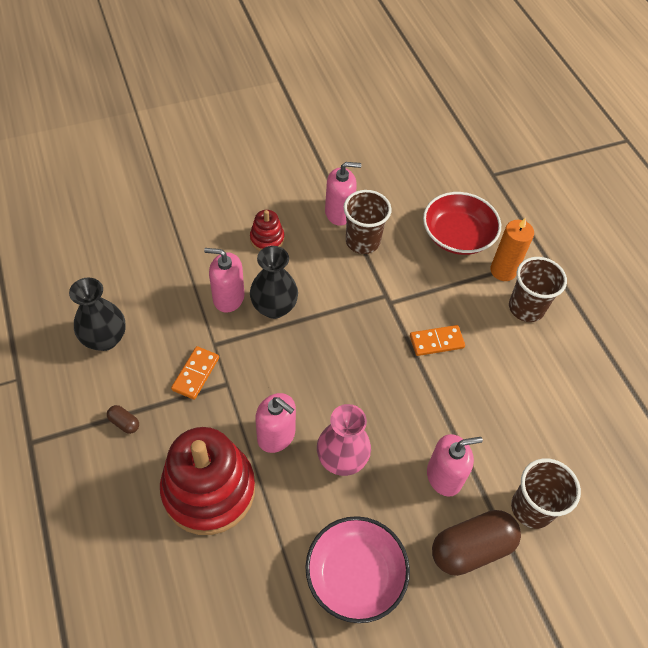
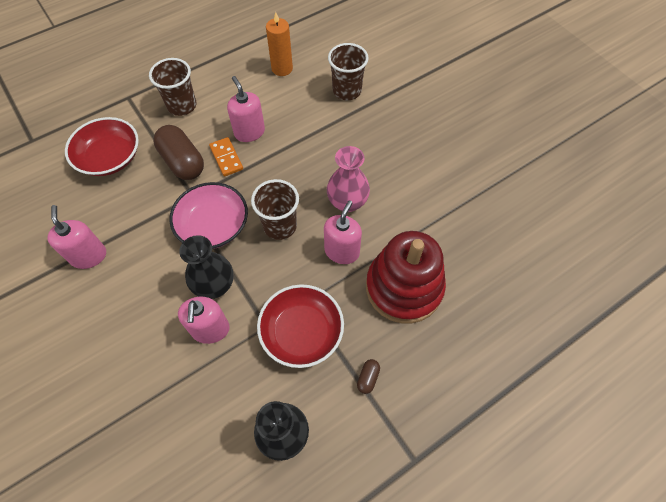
camera: 100 degrees left, 5 degrees up
(196, 374) = (301, 332): orange domino -> red bowl
(267, 239) = (130, 314): red stacking toy -> none
(355, 575) = (429, 178): pink bowl -> pink bowl (213, 225)
(362, 241) = (124, 229): brown cup -> brown cup (280, 226)
(444, 476) = (340, 139): pink soap dispenser -> pink soap dispenser (249, 132)
(471, 548) = (386, 118): brown capsule -> brown capsule (183, 162)
(503, 271) = (146, 123): orange candle -> orange candle (282, 69)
--------------------------------
Line by line, output the material above exactly, passing over the pictures.

camera: 100 degrees left, 5 degrees up
(196, 374) = (301, 332): orange domino -> red bowl
(267, 239) = (130, 314): red stacking toy -> none
(355, 575) = (429, 178): pink bowl -> pink bowl (213, 225)
(362, 241) = (124, 229): brown cup -> brown cup (280, 226)
(444, 476) = (340, 139): pink soap dispenser -> pink soap dispenser (249, 132)
(471, 548) = (386, 118): brown capsule -> brown capsule (183, 162)
(503, 271) = (146, 123): orange candle -> orange candle (282, 69)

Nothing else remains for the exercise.